## TASK REQUIREMENTS:
Tally the lines in the listing below that contain the string "kern", counting a match only when its case is the same, and give the number alone.

(Data records)
==================================================

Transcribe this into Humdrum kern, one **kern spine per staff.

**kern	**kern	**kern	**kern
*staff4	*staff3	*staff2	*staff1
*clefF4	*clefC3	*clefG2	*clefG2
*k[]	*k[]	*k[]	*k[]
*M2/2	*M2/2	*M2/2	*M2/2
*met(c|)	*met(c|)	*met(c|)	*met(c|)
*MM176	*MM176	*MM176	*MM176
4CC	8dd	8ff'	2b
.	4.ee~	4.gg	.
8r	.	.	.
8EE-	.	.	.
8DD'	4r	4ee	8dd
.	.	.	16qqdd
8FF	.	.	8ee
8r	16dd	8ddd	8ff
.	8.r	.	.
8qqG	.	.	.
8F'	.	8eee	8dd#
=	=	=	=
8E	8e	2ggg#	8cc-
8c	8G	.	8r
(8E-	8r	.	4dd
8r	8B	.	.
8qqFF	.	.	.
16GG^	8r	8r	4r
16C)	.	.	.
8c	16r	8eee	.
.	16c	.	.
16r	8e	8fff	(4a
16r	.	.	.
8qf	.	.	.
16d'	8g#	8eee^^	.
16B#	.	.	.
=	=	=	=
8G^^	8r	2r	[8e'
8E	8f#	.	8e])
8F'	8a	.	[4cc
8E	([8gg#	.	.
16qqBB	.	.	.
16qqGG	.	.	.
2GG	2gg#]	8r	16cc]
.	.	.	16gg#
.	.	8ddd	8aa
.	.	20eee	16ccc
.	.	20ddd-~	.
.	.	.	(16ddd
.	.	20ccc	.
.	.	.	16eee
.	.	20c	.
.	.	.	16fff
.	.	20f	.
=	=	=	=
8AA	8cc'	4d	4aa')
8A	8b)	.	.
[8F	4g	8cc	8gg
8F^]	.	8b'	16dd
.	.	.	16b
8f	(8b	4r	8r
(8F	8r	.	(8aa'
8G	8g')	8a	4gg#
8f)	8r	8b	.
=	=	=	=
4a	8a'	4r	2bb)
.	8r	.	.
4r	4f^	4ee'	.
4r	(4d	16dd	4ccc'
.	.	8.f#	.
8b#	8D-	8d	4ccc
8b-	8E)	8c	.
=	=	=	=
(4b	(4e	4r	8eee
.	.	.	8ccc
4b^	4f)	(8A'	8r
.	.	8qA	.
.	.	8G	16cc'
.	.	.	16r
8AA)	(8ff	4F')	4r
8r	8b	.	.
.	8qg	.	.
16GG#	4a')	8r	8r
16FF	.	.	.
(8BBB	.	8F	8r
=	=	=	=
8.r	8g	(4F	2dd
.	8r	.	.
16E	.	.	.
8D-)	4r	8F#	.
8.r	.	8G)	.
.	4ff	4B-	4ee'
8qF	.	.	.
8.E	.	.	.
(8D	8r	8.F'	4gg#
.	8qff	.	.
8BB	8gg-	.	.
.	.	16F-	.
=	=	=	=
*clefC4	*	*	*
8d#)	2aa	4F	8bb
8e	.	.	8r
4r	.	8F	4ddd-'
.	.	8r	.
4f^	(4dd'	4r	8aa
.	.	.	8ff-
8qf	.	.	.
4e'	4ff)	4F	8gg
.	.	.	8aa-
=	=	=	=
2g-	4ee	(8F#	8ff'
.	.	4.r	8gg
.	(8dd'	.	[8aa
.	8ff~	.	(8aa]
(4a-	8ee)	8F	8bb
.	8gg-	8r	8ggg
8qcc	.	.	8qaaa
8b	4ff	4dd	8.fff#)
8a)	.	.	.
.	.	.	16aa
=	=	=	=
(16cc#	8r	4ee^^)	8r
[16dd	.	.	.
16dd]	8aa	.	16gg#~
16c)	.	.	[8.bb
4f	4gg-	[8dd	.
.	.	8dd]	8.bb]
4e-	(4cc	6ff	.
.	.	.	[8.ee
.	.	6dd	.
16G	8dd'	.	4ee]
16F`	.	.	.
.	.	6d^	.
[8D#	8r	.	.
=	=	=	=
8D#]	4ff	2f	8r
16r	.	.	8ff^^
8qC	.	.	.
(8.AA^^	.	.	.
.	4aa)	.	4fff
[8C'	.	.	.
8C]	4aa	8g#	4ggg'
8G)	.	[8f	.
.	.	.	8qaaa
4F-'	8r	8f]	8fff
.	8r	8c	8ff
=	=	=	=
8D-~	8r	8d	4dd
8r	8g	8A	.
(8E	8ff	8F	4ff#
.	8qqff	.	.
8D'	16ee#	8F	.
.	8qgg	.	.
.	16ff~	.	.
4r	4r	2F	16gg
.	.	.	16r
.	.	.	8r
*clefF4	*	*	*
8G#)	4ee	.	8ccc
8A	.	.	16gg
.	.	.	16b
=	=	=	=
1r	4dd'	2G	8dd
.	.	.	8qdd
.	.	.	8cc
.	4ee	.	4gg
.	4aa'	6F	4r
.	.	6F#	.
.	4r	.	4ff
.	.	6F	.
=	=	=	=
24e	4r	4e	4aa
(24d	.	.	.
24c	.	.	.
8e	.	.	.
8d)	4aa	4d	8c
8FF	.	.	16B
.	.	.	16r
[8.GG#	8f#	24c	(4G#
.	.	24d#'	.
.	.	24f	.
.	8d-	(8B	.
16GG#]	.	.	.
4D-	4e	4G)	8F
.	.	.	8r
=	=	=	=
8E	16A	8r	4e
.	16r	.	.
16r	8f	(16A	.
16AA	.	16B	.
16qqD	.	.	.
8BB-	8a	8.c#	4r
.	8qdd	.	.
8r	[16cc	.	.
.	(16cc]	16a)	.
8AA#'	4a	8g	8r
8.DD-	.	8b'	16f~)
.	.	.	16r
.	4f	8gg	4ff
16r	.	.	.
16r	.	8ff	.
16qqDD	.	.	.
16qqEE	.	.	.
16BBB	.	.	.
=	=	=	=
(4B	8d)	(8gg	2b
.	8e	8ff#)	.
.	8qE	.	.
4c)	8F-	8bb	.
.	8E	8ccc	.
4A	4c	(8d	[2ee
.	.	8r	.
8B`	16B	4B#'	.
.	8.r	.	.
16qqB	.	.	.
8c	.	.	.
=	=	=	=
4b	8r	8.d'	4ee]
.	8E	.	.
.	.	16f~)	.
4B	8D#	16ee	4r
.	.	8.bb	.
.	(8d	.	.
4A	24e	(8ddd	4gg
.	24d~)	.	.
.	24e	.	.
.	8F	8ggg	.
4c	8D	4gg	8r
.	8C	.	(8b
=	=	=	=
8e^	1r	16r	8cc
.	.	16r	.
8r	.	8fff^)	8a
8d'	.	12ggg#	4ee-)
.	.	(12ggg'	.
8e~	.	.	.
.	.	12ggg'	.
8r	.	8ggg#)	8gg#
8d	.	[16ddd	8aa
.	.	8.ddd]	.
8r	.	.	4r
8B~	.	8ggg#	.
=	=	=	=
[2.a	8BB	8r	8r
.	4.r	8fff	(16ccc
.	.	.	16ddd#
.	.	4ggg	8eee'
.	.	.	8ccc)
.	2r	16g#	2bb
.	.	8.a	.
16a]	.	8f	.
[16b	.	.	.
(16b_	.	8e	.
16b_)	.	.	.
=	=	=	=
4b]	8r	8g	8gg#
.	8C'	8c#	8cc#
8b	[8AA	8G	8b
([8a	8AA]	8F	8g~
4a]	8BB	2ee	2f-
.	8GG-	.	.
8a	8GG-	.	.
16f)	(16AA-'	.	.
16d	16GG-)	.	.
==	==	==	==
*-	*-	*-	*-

==================================================

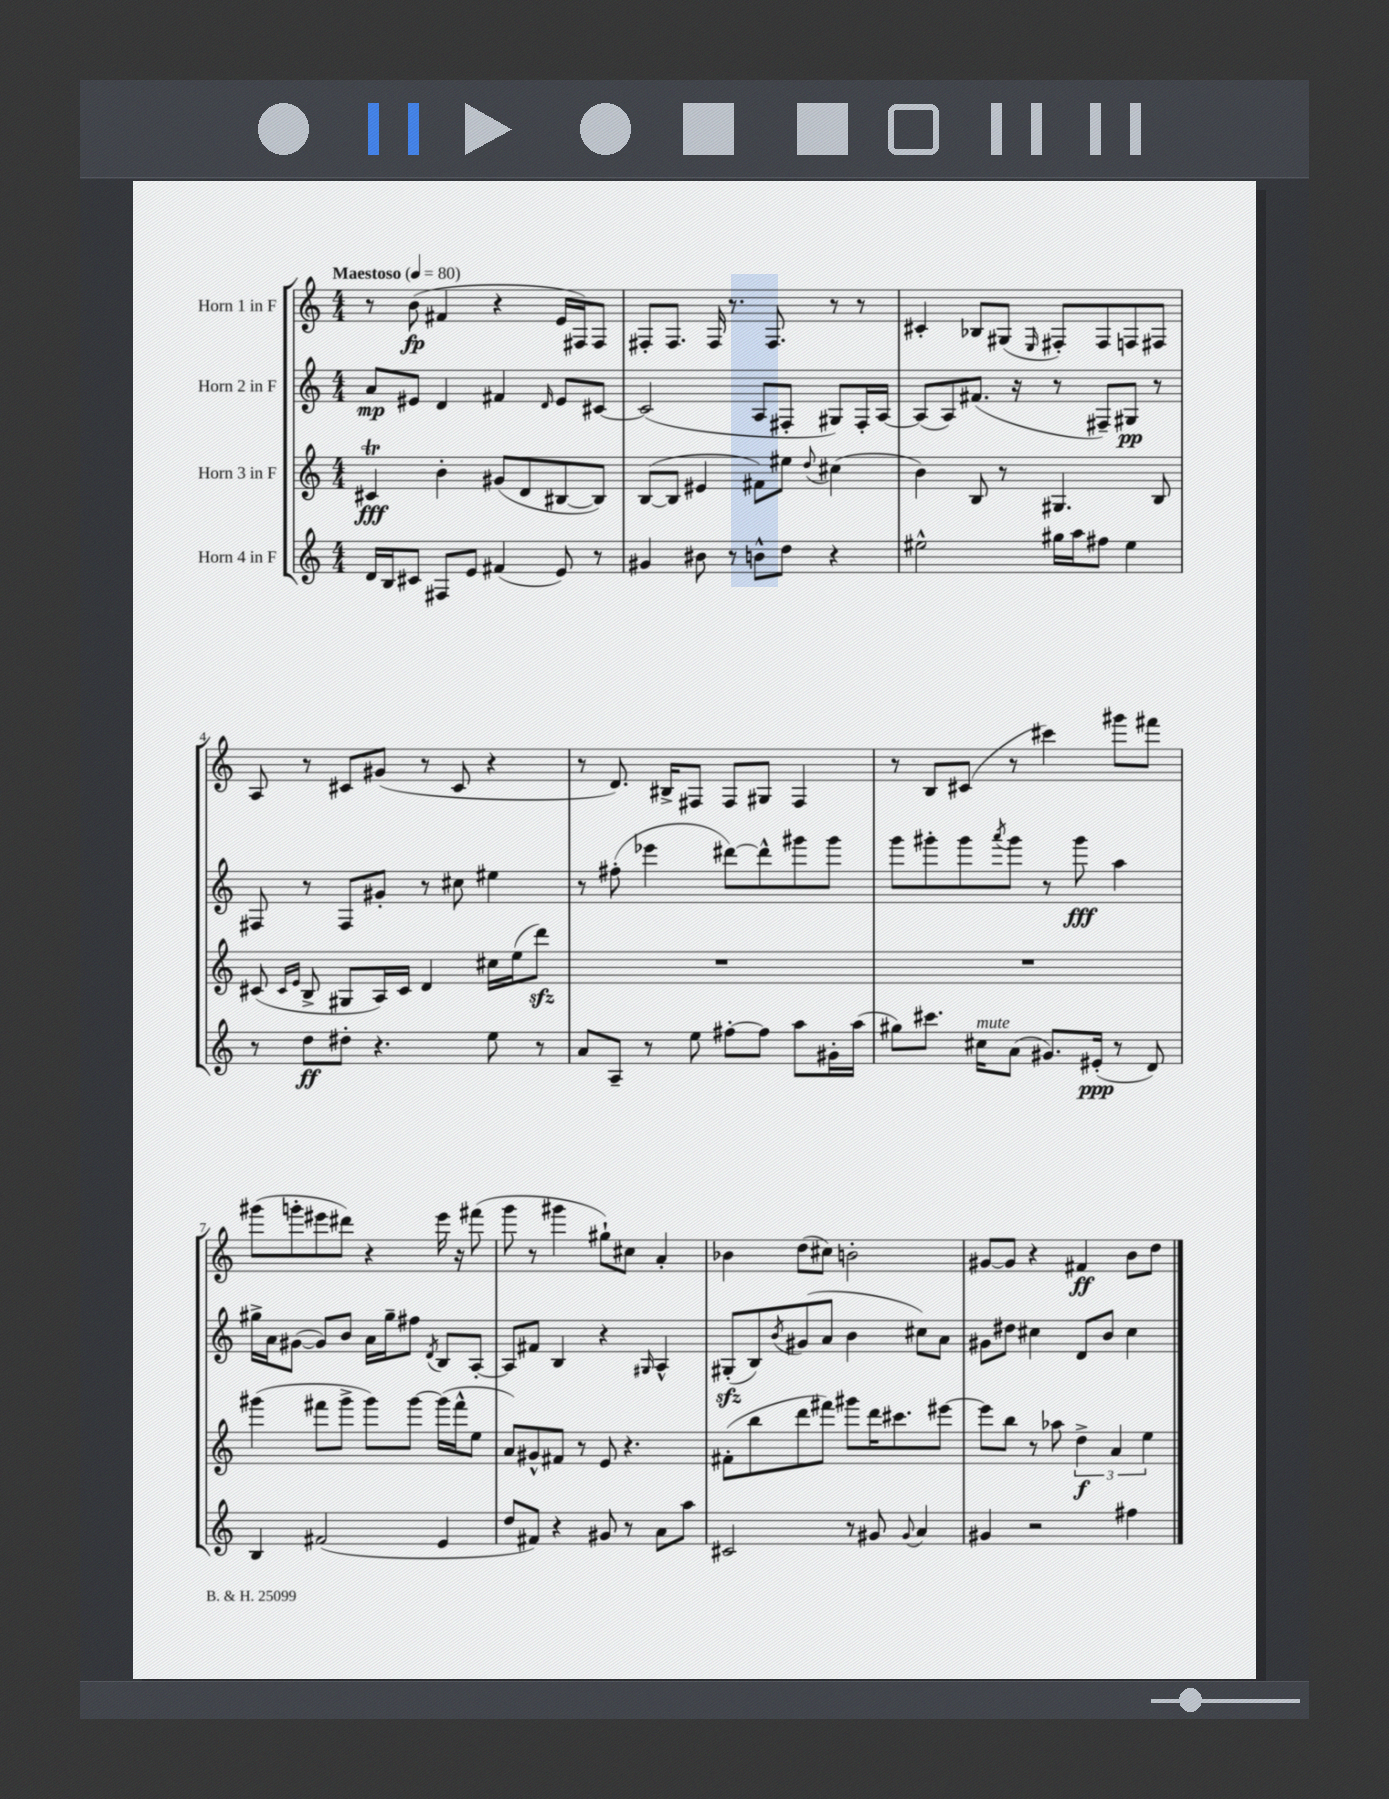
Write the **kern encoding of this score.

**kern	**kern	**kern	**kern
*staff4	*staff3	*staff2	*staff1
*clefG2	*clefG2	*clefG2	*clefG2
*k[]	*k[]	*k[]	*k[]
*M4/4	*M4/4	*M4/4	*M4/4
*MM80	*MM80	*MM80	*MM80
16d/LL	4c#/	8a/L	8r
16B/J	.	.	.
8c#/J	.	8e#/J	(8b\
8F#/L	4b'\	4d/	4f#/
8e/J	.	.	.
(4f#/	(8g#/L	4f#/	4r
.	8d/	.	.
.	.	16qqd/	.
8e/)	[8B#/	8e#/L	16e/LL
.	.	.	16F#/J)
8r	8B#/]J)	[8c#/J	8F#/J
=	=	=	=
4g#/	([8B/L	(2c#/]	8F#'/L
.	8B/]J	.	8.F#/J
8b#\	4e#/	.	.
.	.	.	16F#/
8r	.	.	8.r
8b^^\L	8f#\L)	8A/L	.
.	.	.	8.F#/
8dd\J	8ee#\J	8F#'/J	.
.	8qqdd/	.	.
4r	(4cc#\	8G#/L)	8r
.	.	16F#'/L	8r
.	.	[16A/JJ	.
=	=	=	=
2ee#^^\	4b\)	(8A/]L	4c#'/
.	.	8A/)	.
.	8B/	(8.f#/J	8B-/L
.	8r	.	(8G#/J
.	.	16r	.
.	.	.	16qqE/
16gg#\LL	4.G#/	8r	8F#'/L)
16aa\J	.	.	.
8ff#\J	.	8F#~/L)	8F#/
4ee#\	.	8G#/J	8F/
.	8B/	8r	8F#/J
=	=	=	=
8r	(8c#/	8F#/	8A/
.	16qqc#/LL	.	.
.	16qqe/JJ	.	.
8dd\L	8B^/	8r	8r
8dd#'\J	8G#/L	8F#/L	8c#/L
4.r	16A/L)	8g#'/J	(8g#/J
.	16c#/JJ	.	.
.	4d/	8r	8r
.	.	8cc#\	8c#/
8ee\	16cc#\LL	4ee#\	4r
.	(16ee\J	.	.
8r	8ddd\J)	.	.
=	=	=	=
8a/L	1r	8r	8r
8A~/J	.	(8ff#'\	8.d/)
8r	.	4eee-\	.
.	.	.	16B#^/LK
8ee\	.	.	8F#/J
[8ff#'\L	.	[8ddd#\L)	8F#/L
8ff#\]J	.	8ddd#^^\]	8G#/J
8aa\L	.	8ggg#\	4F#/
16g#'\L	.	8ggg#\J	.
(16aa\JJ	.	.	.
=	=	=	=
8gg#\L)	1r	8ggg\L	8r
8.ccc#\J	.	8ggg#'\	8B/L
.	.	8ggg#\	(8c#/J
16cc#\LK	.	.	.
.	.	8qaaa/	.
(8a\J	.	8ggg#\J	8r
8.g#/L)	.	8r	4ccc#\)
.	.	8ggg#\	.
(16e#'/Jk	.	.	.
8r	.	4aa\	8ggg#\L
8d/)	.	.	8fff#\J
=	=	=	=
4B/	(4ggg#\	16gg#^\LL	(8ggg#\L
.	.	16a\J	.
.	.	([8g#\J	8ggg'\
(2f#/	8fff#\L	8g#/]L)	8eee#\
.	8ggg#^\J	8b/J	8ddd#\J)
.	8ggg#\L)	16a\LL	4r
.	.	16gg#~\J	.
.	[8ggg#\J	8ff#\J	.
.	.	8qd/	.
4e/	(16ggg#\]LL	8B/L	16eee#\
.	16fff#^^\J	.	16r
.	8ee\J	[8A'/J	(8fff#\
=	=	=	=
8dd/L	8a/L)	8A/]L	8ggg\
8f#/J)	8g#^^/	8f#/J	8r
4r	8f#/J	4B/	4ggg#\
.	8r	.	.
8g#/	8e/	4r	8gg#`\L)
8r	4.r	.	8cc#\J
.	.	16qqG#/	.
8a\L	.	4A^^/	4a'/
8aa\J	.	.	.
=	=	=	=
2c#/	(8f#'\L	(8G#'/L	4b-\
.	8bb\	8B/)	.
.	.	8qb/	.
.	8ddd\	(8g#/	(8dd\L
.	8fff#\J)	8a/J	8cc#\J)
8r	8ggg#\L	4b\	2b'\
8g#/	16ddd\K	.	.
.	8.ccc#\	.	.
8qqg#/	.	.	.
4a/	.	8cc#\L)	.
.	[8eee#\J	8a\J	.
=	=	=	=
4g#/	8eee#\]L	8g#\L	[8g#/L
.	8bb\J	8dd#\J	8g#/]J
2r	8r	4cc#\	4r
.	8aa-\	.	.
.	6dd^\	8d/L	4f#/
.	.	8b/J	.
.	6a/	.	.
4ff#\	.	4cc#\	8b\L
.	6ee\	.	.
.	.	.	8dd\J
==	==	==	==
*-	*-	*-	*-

==================================================

## SOLUTION FOR THIS EXERCISE:
4